[Start of Attachment]

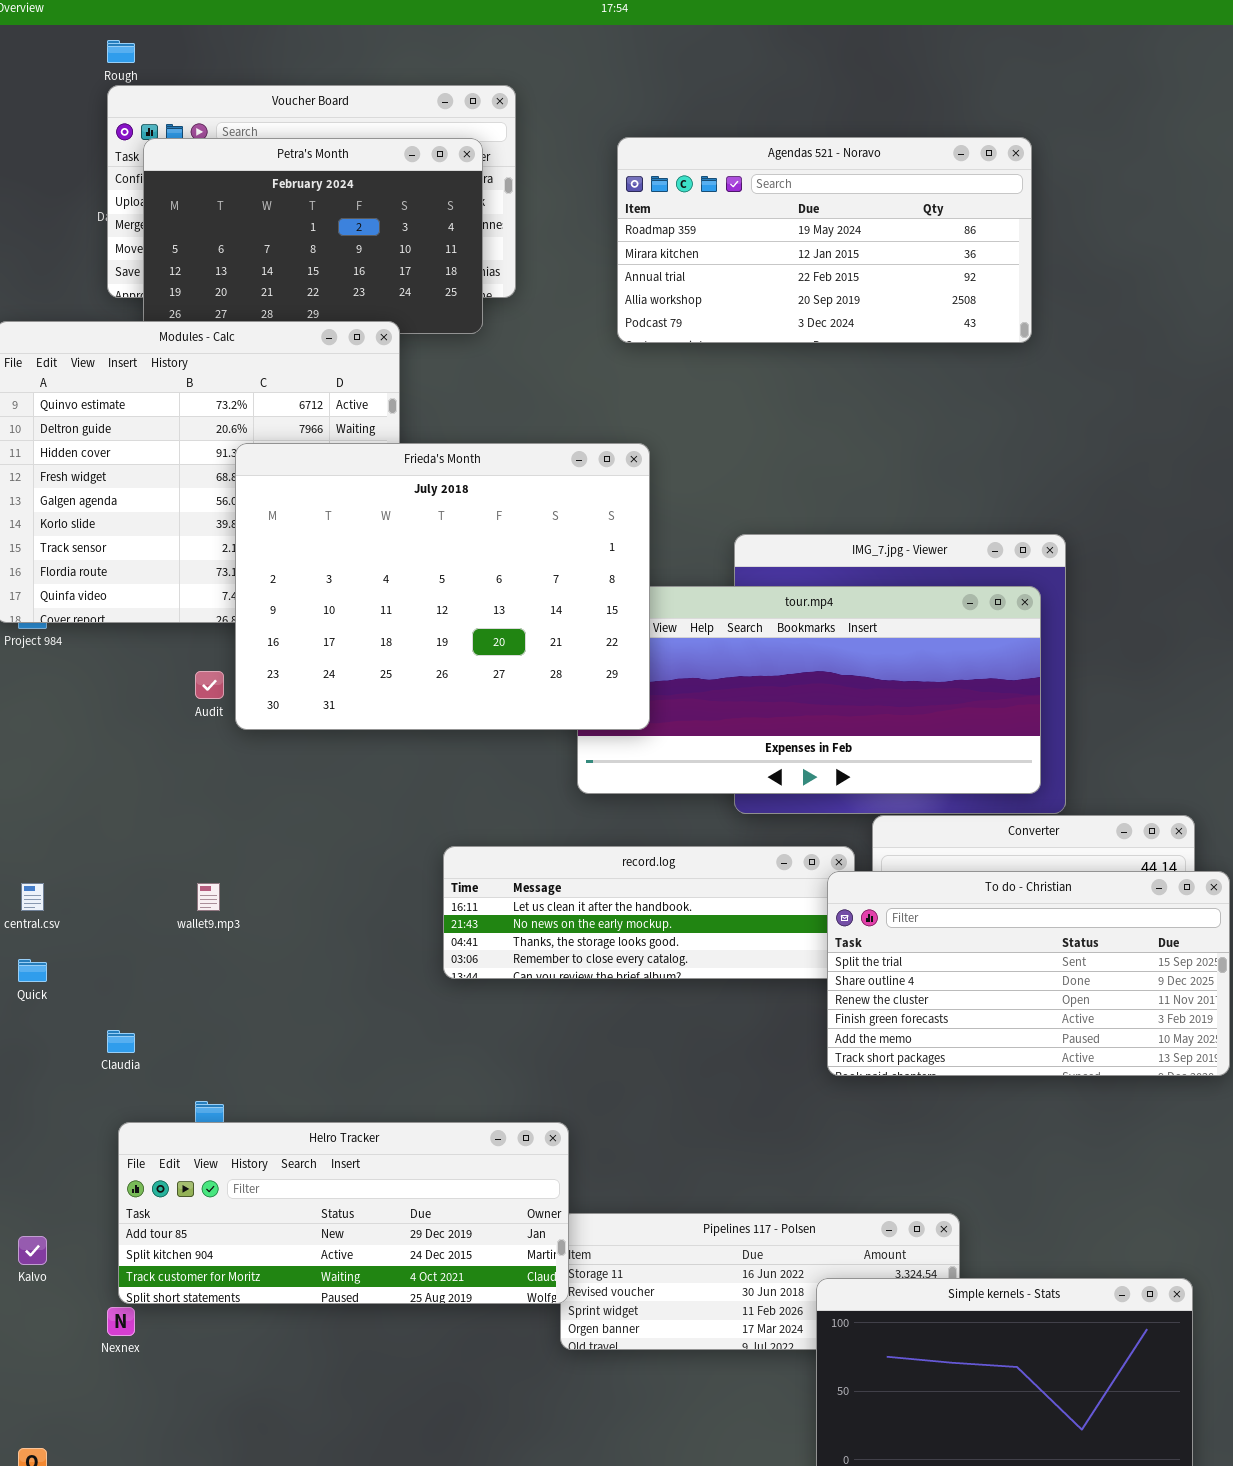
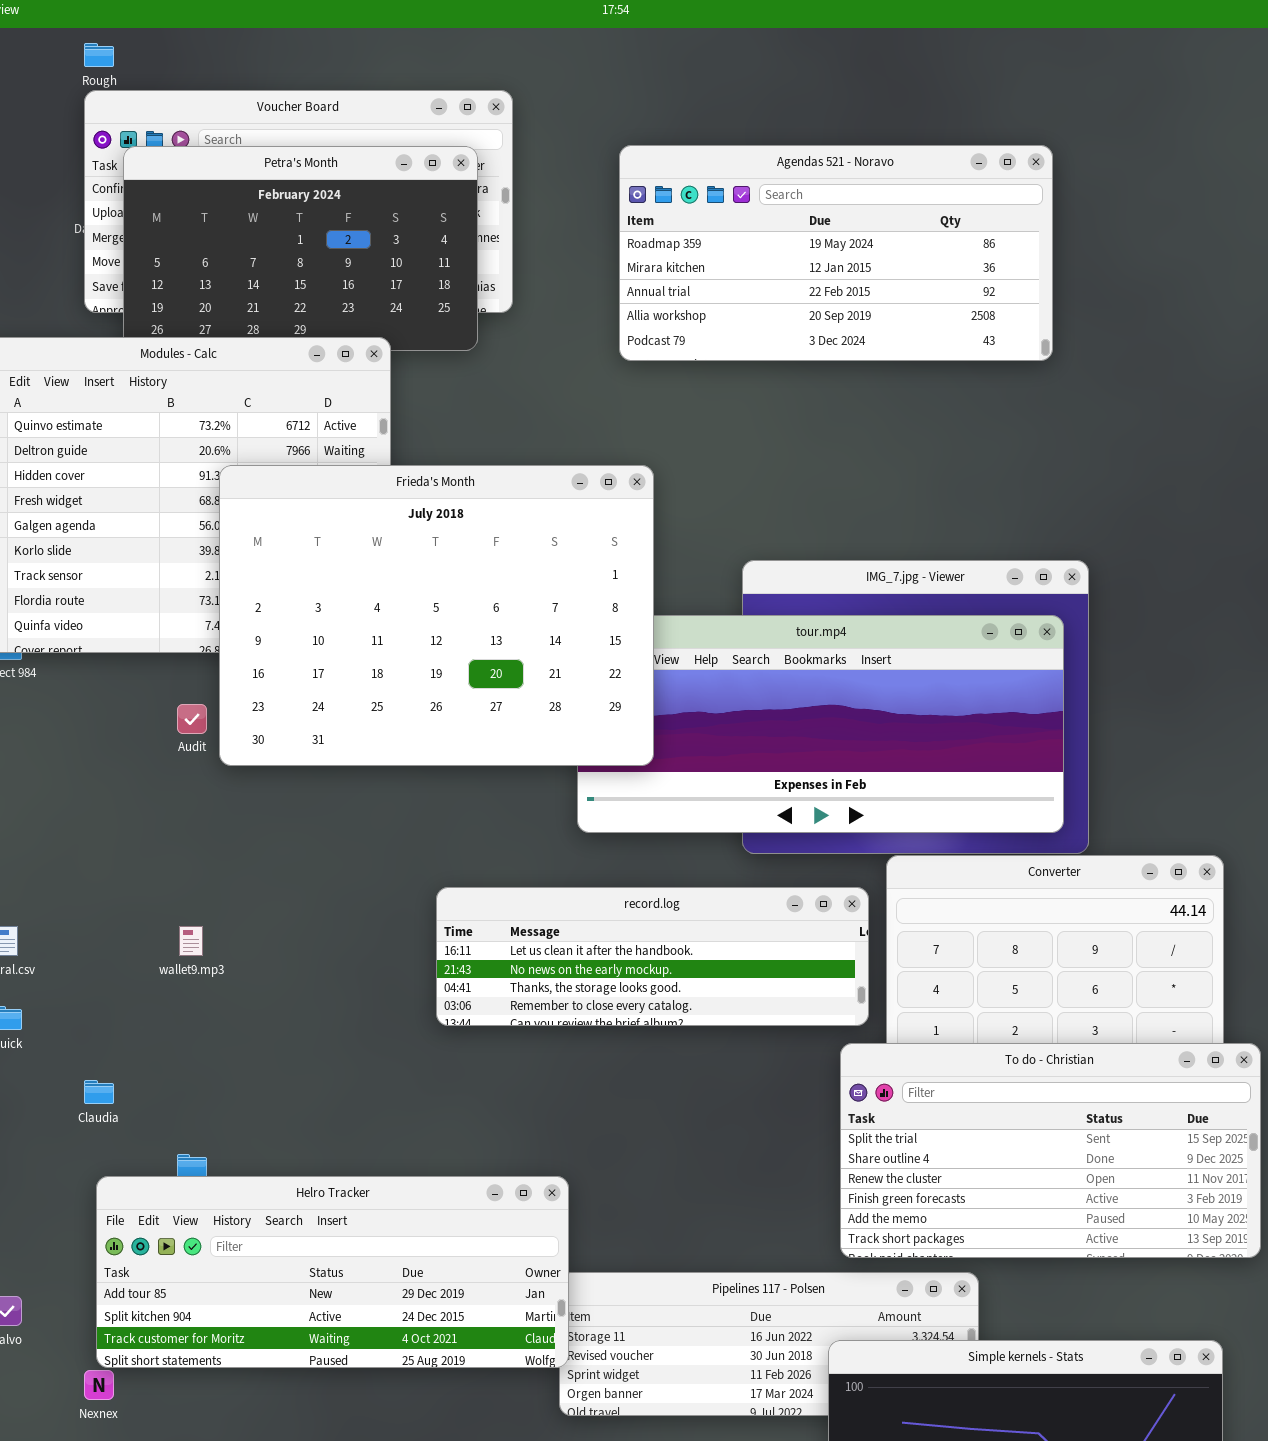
To do - Christian: [827,871,1230,1076] -> [840,1043,1261,1258], moved

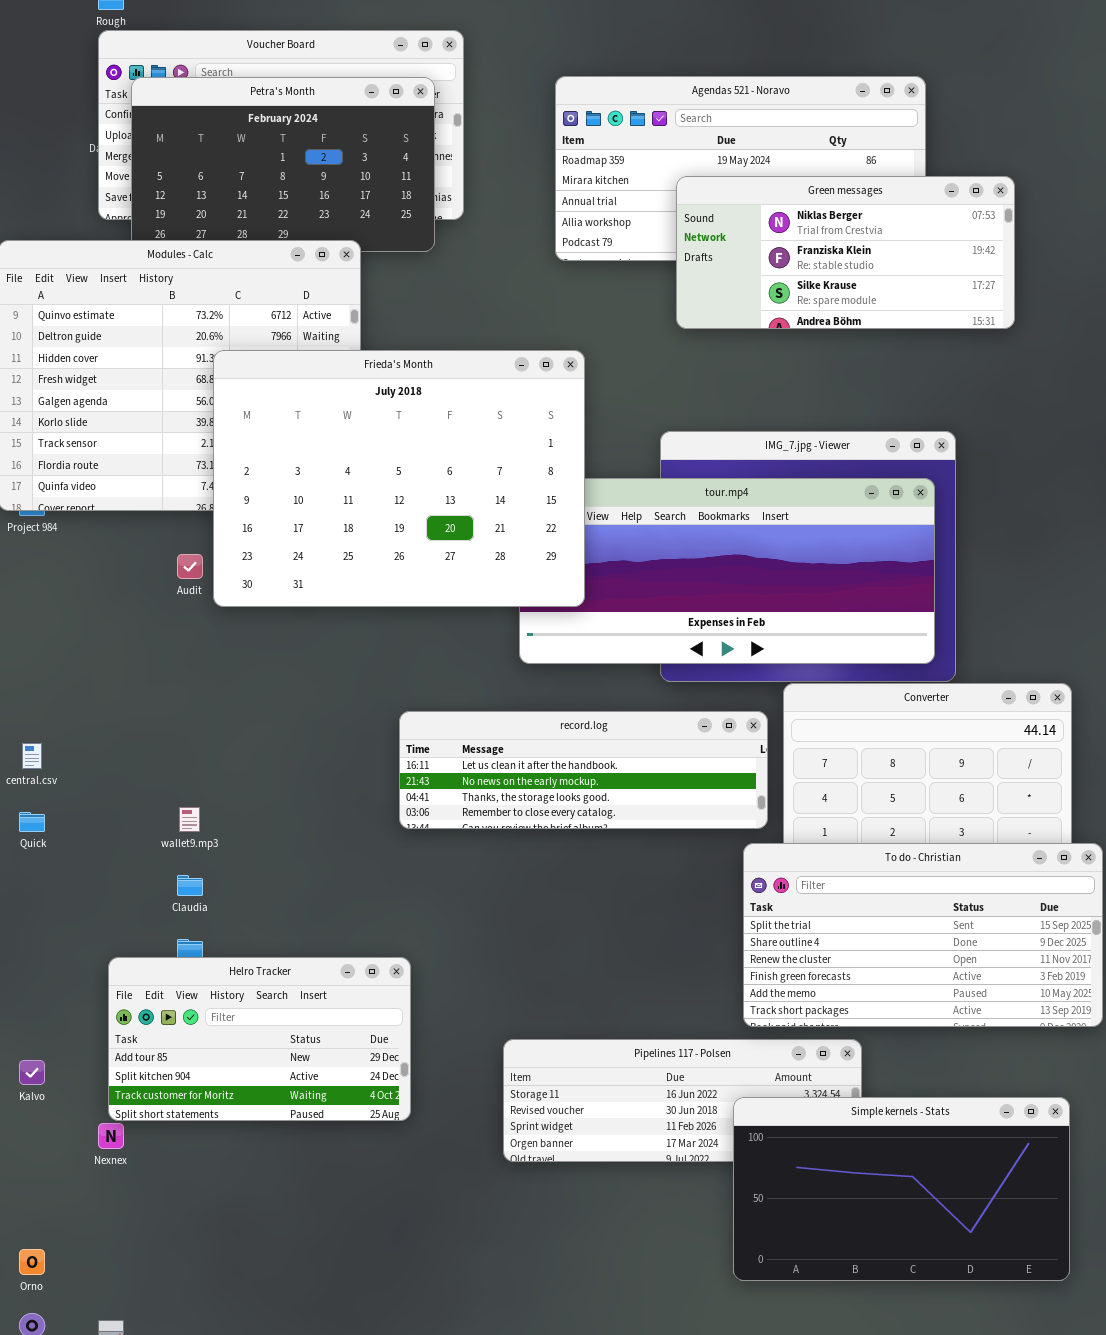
Green messages: none -> [676,176,1015,329], opened
wallet9.mp3: [179,926,203,956] -> [179,807,200,832], moved
Claudia: [84,1080,114,1104] -> [177,875,203,896], moved
Helro Tracker: [96,1176,569,1368] -> [108,957,411,1121], resized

[End of Attachment]

* Problem description *
In the entries above, copy the lines from the one that contains "Green messages: none" through the last line, exactly as they appear.

* Result of the task *
Green messages: none -> [676,176,1015,329], opened
wallet9.mp3: [179,926,203,956] -> [179,807,200,832], moved
Claudia: [84,1080,114,1104] -> [177,875,203,896], moved
Helro Tracker: [96,1176,569,1368] -> [108,957,411,1121], resized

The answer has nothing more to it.